* _RECORDS_
::::::::::
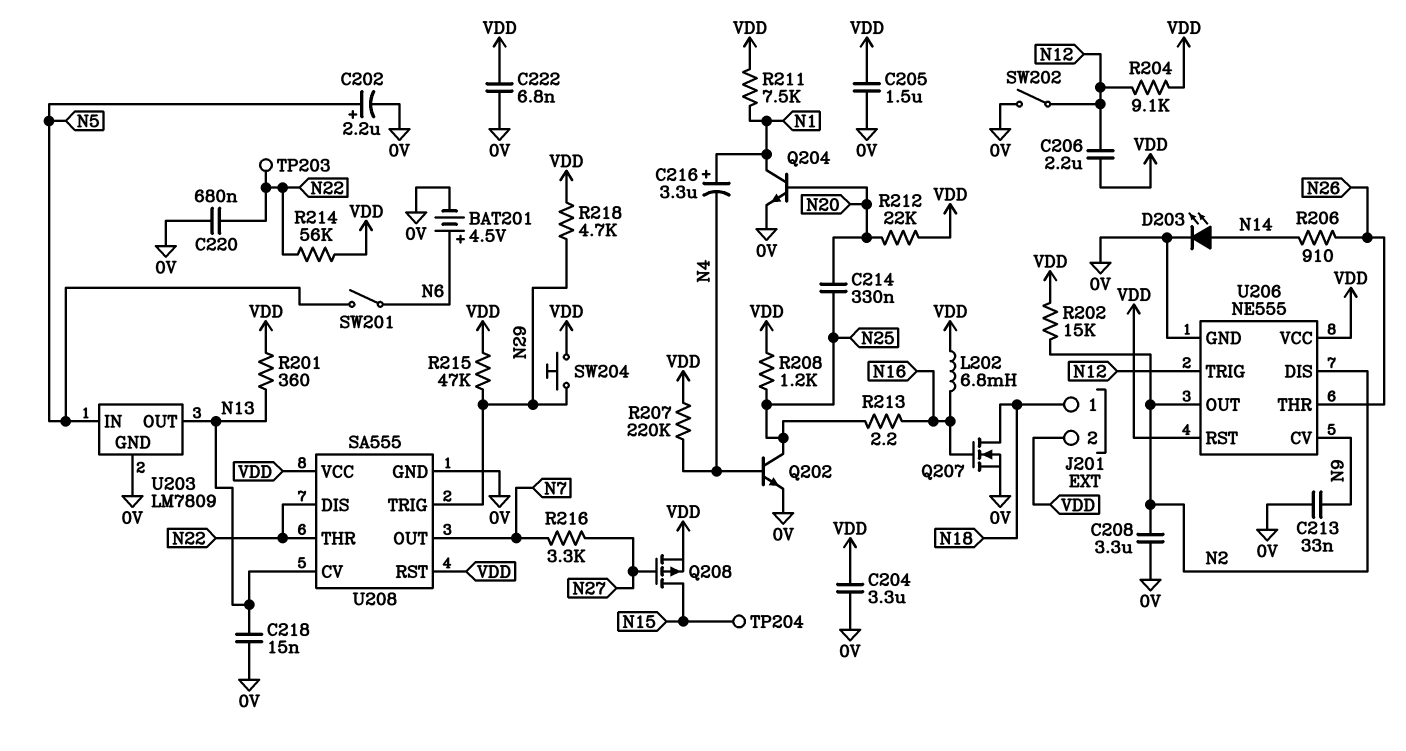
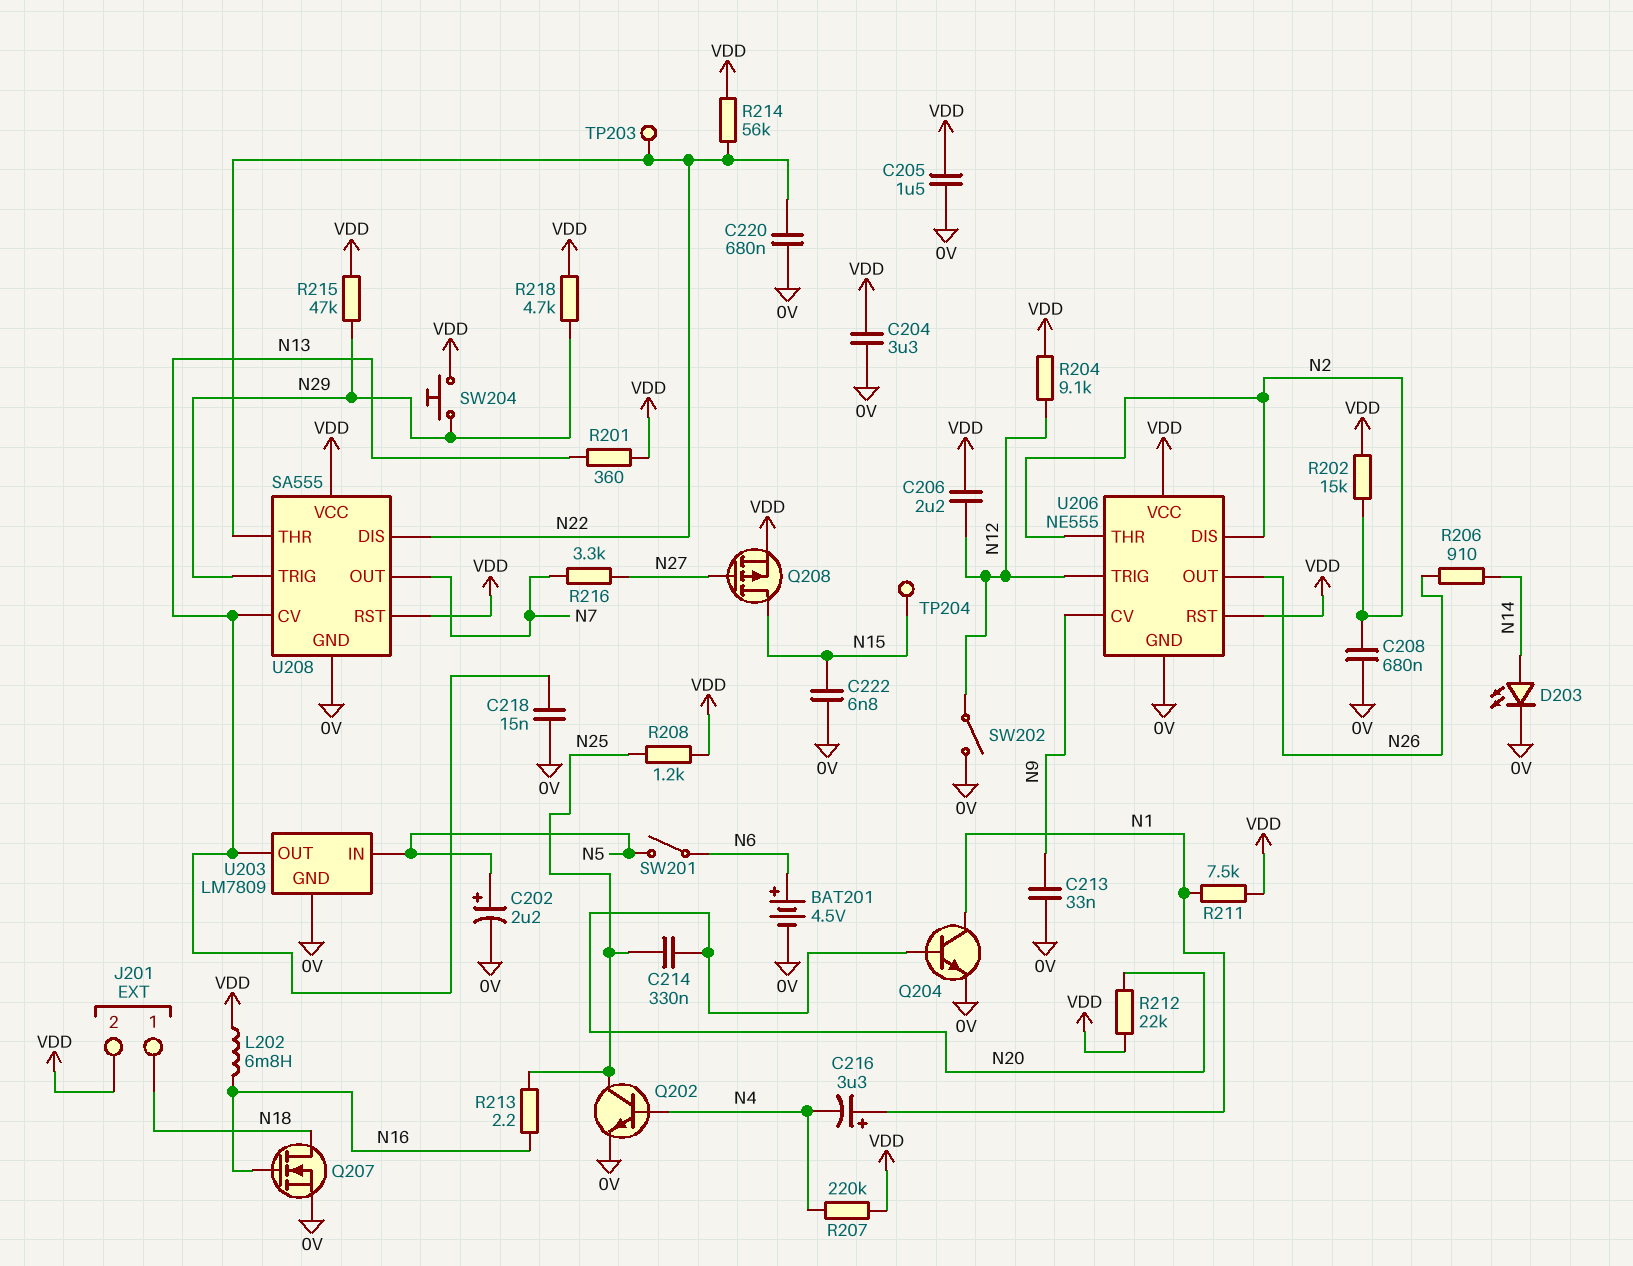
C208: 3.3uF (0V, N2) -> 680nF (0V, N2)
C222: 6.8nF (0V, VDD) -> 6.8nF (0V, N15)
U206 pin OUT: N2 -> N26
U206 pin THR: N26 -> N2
::::::::::
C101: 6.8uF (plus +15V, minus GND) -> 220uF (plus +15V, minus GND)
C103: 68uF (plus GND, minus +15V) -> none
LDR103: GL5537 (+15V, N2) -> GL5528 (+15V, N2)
::::::::::
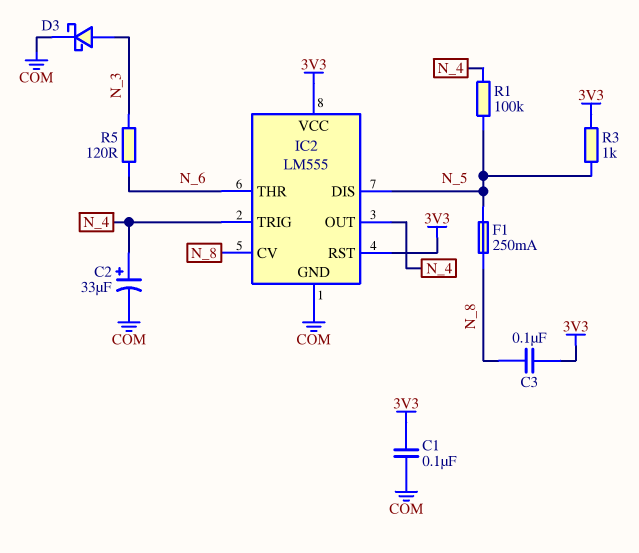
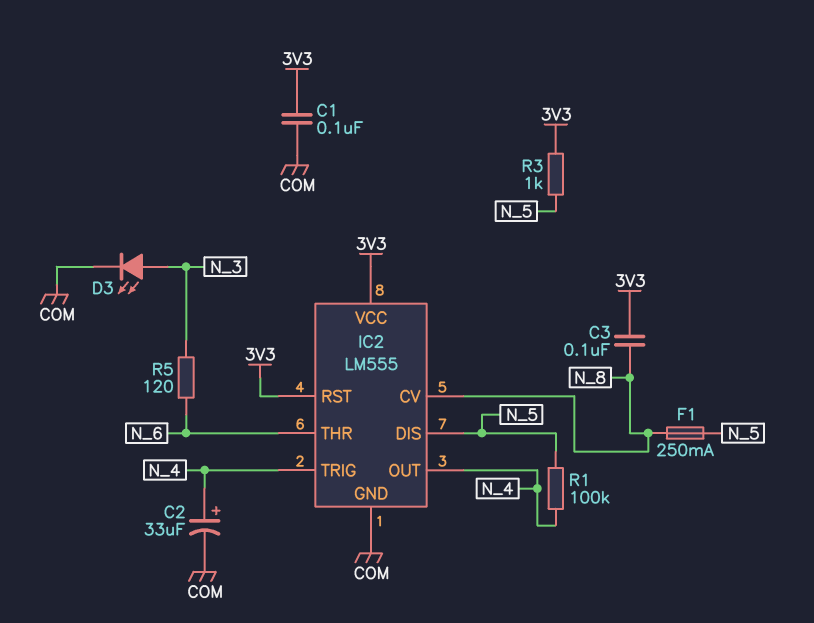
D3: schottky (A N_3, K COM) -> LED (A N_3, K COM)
::::::::::
* _WHAT YOU ARE ASKED TO DO_
Please give back exactly the lines of this listing beginning at the line with "C208: 3.3uF (0V, N2) -> 680nF (0V, N2)" and ending with the line with "U206 pin THR: N26 -> N2", both included, and nothing else.

* _OUTPUT FOR THIS TASK_
C208: 3.3uF (0V, N2) -> 680nF (0V, N2)
C222: 6.8nF (0V, VDD) -> 6.8nF (0V, N15)
U206 pin OUT: N2 -> N26
U206 pin THR: N26 -> N2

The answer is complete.